:: MATERIAL PROVIDED
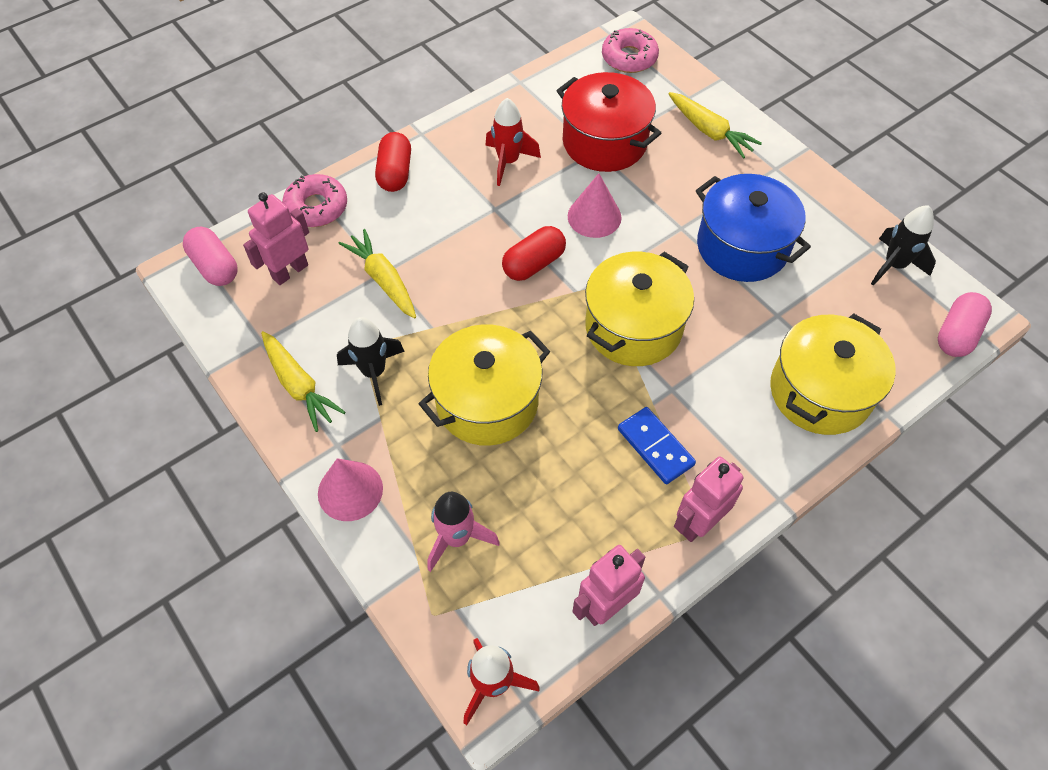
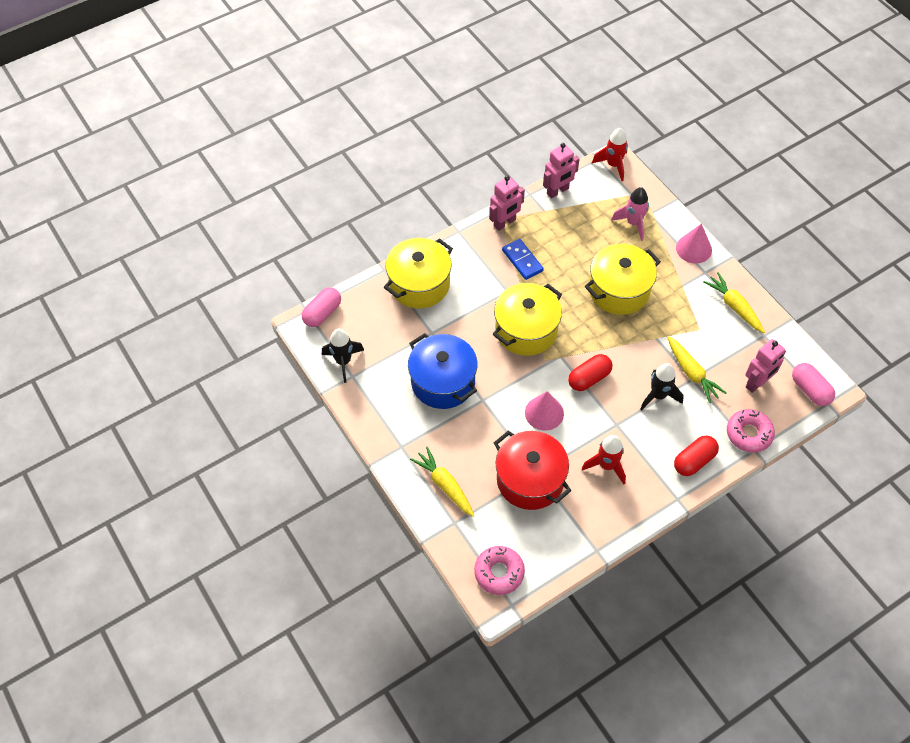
camera: 175 degrees left, 0 degrees up
(374, 372) = (689, 311): black rocket -> black rocket (658, 395)
(395, 173) = (694, 461): red capsule -> red capsule turned 45 degrees clockwise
::::
WHAT THE EXERCISE ASKS. Reproduce the data word for word, excluding its pictures.

WRITTEN ANSWER.
camera: 175 degrees left, 0 degrees up
(374, 372) = (689, 311): black rocket -> black rocket (658, 395)
(395, 173) = (694, 461): red capsule -> red capsule turned 45 degrees clockwise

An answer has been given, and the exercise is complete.